PROBLEM TO WORK ON:
All lines below must be repeated exactly, with the pictures omitted.

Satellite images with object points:
################

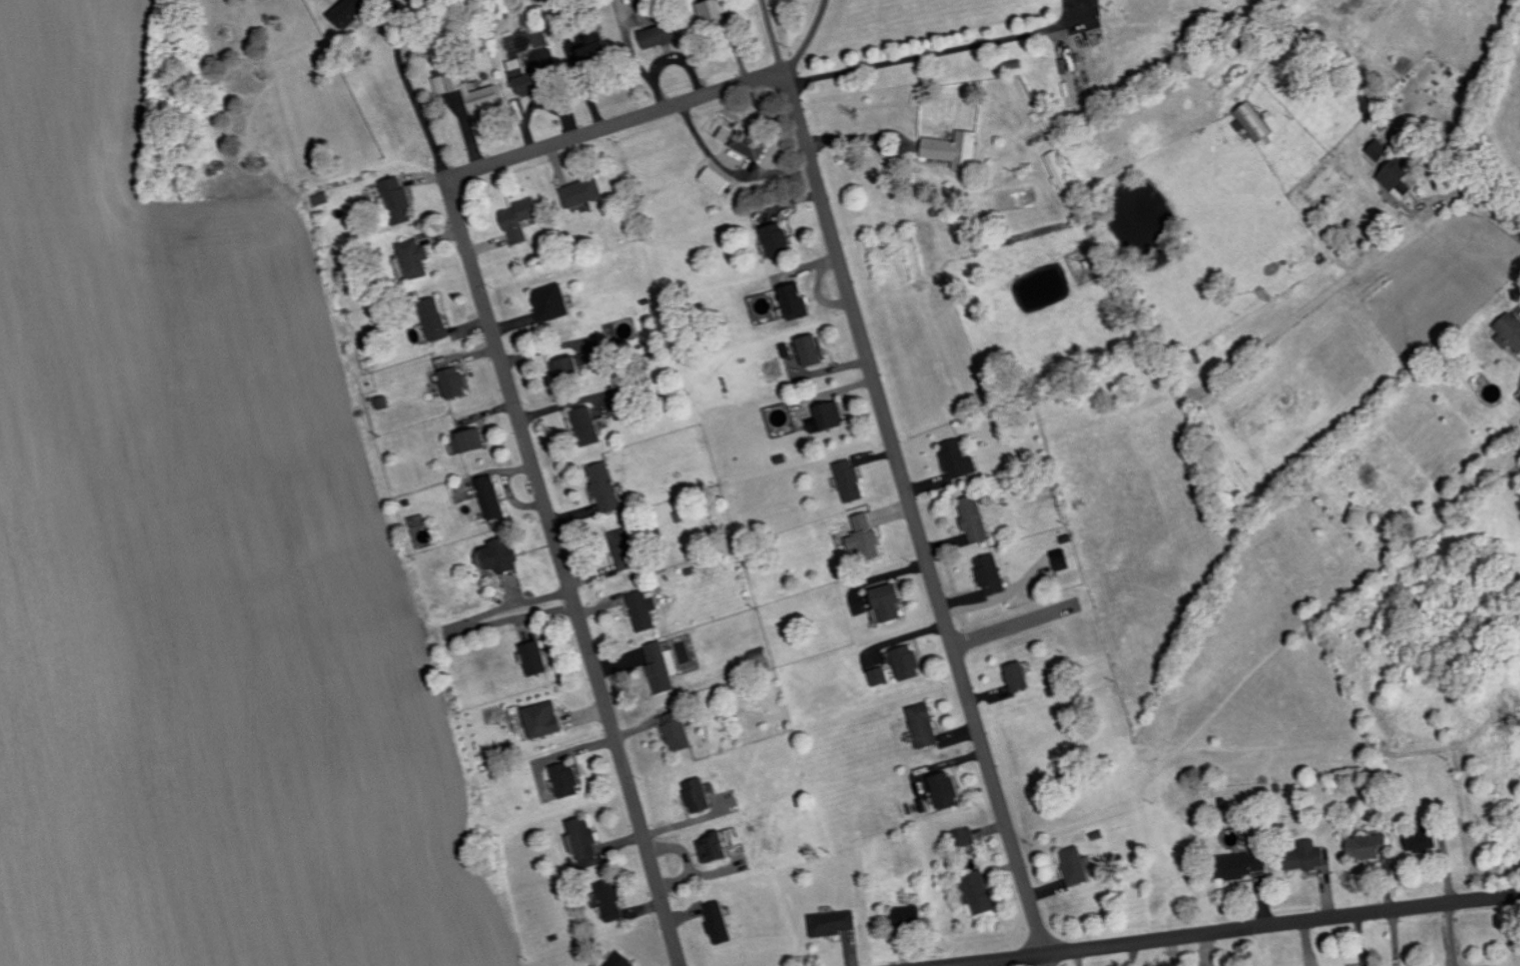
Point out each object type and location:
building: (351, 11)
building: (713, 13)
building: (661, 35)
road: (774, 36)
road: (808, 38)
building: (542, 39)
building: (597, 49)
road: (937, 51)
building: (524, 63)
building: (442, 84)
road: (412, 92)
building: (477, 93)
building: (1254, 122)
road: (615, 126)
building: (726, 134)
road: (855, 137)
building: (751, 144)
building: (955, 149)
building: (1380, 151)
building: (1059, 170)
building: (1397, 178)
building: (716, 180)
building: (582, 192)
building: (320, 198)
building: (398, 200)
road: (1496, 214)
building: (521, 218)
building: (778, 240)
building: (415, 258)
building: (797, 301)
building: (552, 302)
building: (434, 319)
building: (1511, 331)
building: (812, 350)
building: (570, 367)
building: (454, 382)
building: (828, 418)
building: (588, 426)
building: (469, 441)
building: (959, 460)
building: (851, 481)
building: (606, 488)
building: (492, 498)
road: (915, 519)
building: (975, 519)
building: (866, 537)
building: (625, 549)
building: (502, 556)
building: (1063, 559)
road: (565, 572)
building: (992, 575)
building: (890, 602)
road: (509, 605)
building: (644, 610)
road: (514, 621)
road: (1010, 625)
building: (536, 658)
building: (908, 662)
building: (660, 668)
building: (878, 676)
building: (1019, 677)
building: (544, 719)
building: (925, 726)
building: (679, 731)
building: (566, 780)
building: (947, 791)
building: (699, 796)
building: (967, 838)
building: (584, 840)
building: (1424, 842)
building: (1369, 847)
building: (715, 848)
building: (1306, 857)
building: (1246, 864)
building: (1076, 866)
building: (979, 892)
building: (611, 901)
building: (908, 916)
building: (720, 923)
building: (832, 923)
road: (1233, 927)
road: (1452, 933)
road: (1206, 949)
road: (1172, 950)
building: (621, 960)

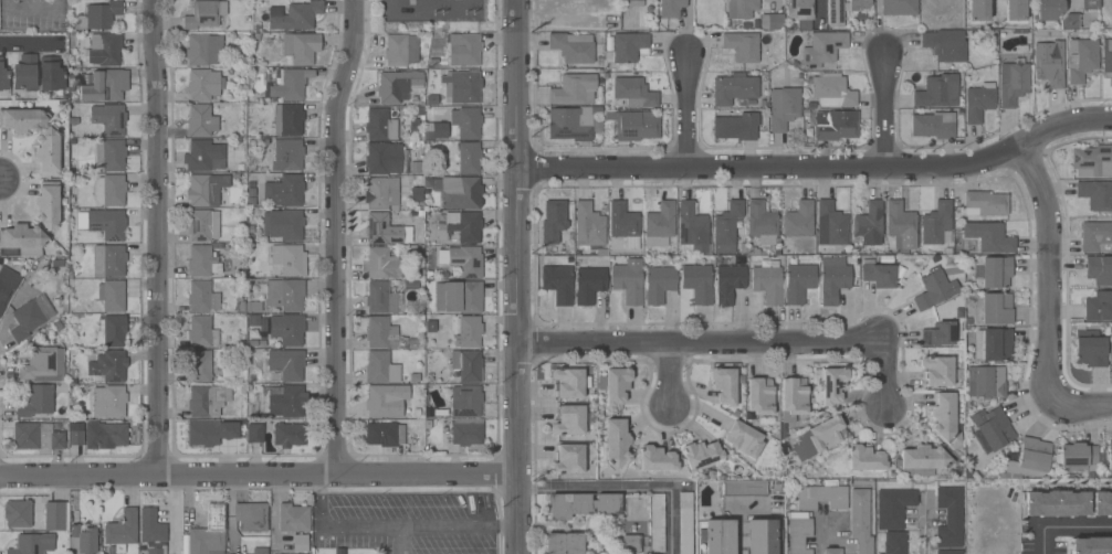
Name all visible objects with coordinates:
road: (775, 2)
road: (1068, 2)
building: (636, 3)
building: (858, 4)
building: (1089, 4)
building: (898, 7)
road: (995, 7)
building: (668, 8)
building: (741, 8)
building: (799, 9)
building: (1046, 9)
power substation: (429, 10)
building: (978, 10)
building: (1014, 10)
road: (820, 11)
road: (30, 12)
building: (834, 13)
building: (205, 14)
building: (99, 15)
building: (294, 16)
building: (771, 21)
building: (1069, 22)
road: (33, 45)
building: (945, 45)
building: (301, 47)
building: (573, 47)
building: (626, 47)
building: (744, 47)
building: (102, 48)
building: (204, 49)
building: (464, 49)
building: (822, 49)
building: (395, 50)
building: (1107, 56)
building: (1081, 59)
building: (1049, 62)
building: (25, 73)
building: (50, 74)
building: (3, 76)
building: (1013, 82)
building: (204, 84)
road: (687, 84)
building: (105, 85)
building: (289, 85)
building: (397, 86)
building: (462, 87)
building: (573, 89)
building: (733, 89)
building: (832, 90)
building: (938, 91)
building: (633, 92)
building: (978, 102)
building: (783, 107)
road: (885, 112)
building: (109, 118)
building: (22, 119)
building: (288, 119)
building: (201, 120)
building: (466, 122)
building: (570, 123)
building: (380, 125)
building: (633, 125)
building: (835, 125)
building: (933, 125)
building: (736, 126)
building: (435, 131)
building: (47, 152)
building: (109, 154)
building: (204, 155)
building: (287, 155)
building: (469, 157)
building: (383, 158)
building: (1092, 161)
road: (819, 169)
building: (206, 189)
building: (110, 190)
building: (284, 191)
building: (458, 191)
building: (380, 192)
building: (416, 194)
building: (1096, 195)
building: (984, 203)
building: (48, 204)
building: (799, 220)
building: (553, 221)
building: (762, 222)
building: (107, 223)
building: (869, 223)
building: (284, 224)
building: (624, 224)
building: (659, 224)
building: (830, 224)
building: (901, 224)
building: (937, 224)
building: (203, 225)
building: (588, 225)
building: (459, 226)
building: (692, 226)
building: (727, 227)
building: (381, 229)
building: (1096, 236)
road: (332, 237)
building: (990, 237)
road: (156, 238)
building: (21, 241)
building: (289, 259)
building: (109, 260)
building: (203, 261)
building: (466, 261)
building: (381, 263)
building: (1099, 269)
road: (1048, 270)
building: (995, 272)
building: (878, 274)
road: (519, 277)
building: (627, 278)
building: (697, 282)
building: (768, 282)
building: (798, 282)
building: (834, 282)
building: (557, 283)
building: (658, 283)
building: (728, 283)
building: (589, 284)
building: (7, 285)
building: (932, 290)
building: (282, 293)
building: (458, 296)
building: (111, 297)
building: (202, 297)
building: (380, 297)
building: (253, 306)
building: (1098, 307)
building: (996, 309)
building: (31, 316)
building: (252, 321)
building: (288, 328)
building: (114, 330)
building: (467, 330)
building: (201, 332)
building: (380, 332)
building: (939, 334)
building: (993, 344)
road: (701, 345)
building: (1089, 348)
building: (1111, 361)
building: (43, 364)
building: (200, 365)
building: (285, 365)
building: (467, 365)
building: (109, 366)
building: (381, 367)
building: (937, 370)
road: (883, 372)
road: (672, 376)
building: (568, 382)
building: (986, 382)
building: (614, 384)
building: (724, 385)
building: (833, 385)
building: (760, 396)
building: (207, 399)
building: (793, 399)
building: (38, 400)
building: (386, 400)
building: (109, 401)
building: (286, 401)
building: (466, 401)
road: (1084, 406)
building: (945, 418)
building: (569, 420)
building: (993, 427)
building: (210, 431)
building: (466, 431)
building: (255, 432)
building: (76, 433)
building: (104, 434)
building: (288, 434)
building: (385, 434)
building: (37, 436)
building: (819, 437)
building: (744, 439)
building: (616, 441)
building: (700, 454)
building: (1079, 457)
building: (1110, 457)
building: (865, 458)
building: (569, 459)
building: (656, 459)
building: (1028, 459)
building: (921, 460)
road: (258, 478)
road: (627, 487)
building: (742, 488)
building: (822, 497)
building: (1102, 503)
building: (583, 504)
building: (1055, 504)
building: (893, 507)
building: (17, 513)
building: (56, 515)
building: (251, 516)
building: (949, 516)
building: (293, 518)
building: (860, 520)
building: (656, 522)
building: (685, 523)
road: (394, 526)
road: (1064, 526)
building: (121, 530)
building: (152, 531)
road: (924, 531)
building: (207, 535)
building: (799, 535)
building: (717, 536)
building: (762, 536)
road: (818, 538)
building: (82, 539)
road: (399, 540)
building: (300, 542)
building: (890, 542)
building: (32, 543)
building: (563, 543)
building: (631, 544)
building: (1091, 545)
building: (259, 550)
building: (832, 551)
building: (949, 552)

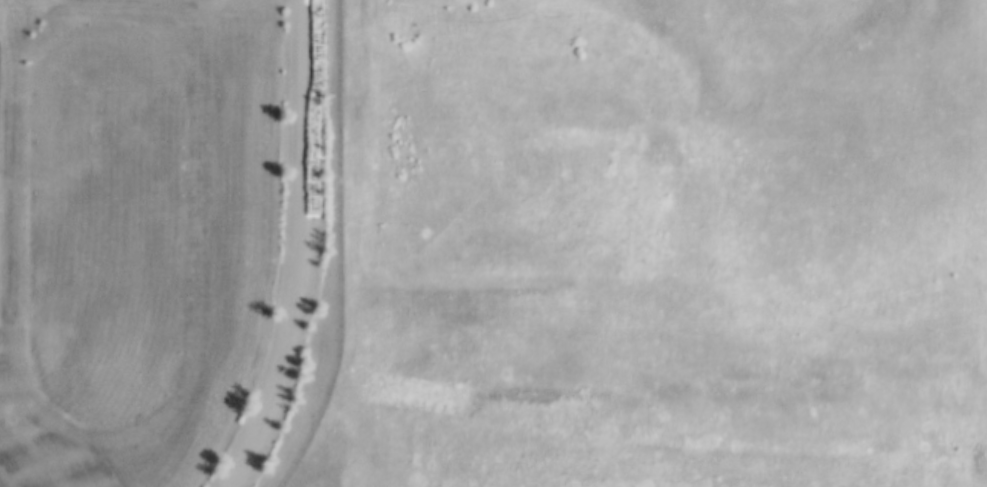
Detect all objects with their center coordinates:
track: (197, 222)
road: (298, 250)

################

SOLUTION:
Point out each object type and location:
building: (351, 11)
building: (713, 13)
building: (661, 35)
road: (774, 36)
road: (808, 38)
building: (542, 39)
building: (597, 49)
road: (937, 51)
building: (524, 63)
building: (442, 84)
road: (412, 92)
building: (477, 93)
building: (1254, 122)
road: (615, 126)
building: (726, 134)
road: (855, 137)
building: (751, 144)
building: (955, 149)
building: (1380, 151)
building: (1059, 170)
building: (1397, 178)
building: (716, 180)
building: (582, 192)
building: (320, 198)
building: (398, 200)
road: (1496, 214)
building: (521, 218)
building: (778, 240)
building: (415, 258)
building: (797, 301)
building: (552, 302)
building: (434, 319)
building: (1511, 331)
building: (812, 350)
building: (570, 367)
building: (454, 382)
building: (828, 418)
building: (588, 426)
building: (469, 441)
building: (959, 460)
building: (851, 481)
building: (606, 488)
building: (492, 498)
road: (915, 519)
building: (975, 519)
building: (866, 537)
building: (625, 549)
building: (502, 556)
building: (1063, 559)
road: (565, 572)
building: (992, 575)
building: (890, 602)
road: (509, 605)
building: (644, 610)
road: (514, 621)
road: (1010, 625)
building: (536, 658)
building: (908, 662)
building: (660, 668)
building: (878, 676)
building: (1019, 677)
building: (544, 719)
building: (925, 726)
building: (679, 731)
building: (566, 780)
building: (947, 791)
building: (699, 796)
building: (967, 838)
building: (584, 840)
building: (1424, 842)
building: (1369, 847)
building: (715, 848)
building: (1306, 857)
building: (1246, 864)
building: (1076, 866)
building: (979, 892)
building: (611, 901)
building: (908, 916)
building: (720, 923)
building: (832, 923)
road: (1233, 927)
road: (1452, 933)
road: (1206, 949)
road: (1172, 950)
building: (621, 960)

Name all visible objects with coordinates:
road: (775, 2)
road: (1068, 2)
building: (636, 3)
building: (858, 4)
building: (1089, 4)
building: (898, 7)
road: (995, 7)
building: (668, 8)
building: (741, 8)
building: (799, 9)
building: (1046, 9)
power substation: (429, 10)
building: (978, 10)
building: (1014, 10)
road: (820, 11)
road: (30, 12)
building: (834, 13)
building: (205, 14)
building: (99, 15)
building: (294, 16)
building: (771, 21)
building: (1069, 22)
road: (33, 45)
building: (945, 45)
building: (301, 47)
building: (573, 47)
building: (626, 47)
building: (744, 47)
building: (102, 48)
building: (204, 49)
building: (464, 49)
building: (822, 49)
building: (395, 50)
building: (1107, 56)
building: (1081, 59)
building: (1049, 62)
building: (25, 73)
building: (50, 74)
building: (3, 76)
building: (1013, 82)
building: (204, 84)
road: (687, 84)
building: (105, 85)
building: (289, 85)
building: (397, 86)
building: (462, 87)
building: (573, 89)
building: (733, 89)
building: (832, 90)
building: (938, 91)
building: (633, 92)
building: (978, 102)
building: (783, 107)
road: (885, 112)
building: (109, 118)
building: (22, 119)
building: (288, 119)
building: (201, 120)
building: (466, 122)
building: (570, 123)
building: (380, 125)
building: (633, 125)
building: (835, 125)
building: (933, 125)
building: (736, 126)
building: (435, 131)
building: (47, 152)
building: (109, 154)
building: (204, 155)
building: (287, 155)
building: (469, 157)
building: (383, 158)
building: (1092, 161)
road: (819, 169)
building: (206, 189)
building: (110, 190)
building: (284, 191)
building: (458, 191)
building: (380, 192)
building: (416, 194)
building: (1096, 195)
building: (984, 203)
building: (48, 204)
building: (799, 220)
building: (553, 221)
building: (762, 222)
building: (107, 223)
building: (869, 223)
building: (284, 224)
building: (624, 224)
building: (659, 224)
building: (830, 224)
building: (901, 224)
building: (937, 224)
building: (203, 225)
building: (588, 225)
building: (459, 226)
building: (692, 226)
building: (727, 227)
building: (381, 229)
building: (1096, 236)
road: (332, 237)
building: (990, 237)
road: (156, 238)
building: (21, 241)
building: (289, 259)
building: (109, 260)
building: (203, 261)
building: (466, 261)
building: (381, 263)
building: (1099, 269)
road: (1048, 270)
building: (995, 272)
building: (878, 274)
road: (519, 277)
building: (627, 278)
building: (697, 282)
building: (768, 282)
building: (798, 282)
building: (834, 282)
building: (557, 283)
building: (658, 283)
building: (728, 283)
building: (589, 284)
building: (7, 285)
building: (932, 290)
building: (282, 293)
building: (458, 296)
building: (111, 297)
building: (202, 297)
building: (380, 297)
building: (253, 306)
building: (1098, 307)
building: (996, 309)
building: (31, 316)
building: (252, 321)
building: (288, 328)
building: (114, 330)
building: (467, 330)
building: (201, 332)
building: (380, 332)
building: (939, 334)
building: (993, 344)
road: (701, 345)
building: (1089, 348)
building: (1111, 361)
building: (43, 364)
building: (200, 365)
building: (285, 365)
building: (467, 365)
building: (109, 366)
building: (381, 367)
building: (937, 370)
road: (883, 372)
road: (672, 376)
building: (568, 382)
building: (986, 382)
building: (614, 384)
building: (724, 385)
building: (833, 385)
building: (760, 396)
building: (207, 399)
building: (793, 399)
building: (38, 400)
building: (386, 400)
building: (109, 401)
building: (286, 401)
building: (466, 401)
road: (1084, 406)
building: (945, 418)
building: (569, 420)
building: (993, 427)
building: (210, 431)
building: (466, 431)
building: (255, 432)
building: (76, 433)
building: (104, 434)
building: (288, 434)
building: (385, 434)
building: (37, 436)
building: (819, 437)
building: (744, 439)
building: (616, 441)
building: (700, 454)
building: (1079, 457)
building: (1110, 457)
building: (865, 458)
building: (569, 459)
building: (656, 459)
building: (1028, 459)
building: (921, 460)
road: (258, 478)
road: (627, 487)
building: (742, 488)
building: (822, 497)
building: (1102, 503)
building: (583, 504)
building: (1055, 504)
building: (893, 507)
building: (17, 513)
building: (56, 515)
building: (251, 516)
building: (949, 516)
building: (293, 518)
building: (860, 520)
building: (656, 522)
building: (685, 523)
road: (394, 526)
road: (1064, 526)
building: (121, 530)
building: (152, 531)
road: (924, 531)
building: (207, 535)
building: (799, 535)
building: (717, 536)
building: (762, 536)
road: (818, 538)
building: (82, 539)
road: (399, 540)
building: (300, 542)
building: (890, 542)
building: (32, 543)
building: (563, 543)
building: (631, 544)
building: (1091, 545)
building: (259, 550)
building: (832, 551)
building: (949, 552)

Detect all objects with their center coordinates:
track: (197, 222)
road: (298, 250)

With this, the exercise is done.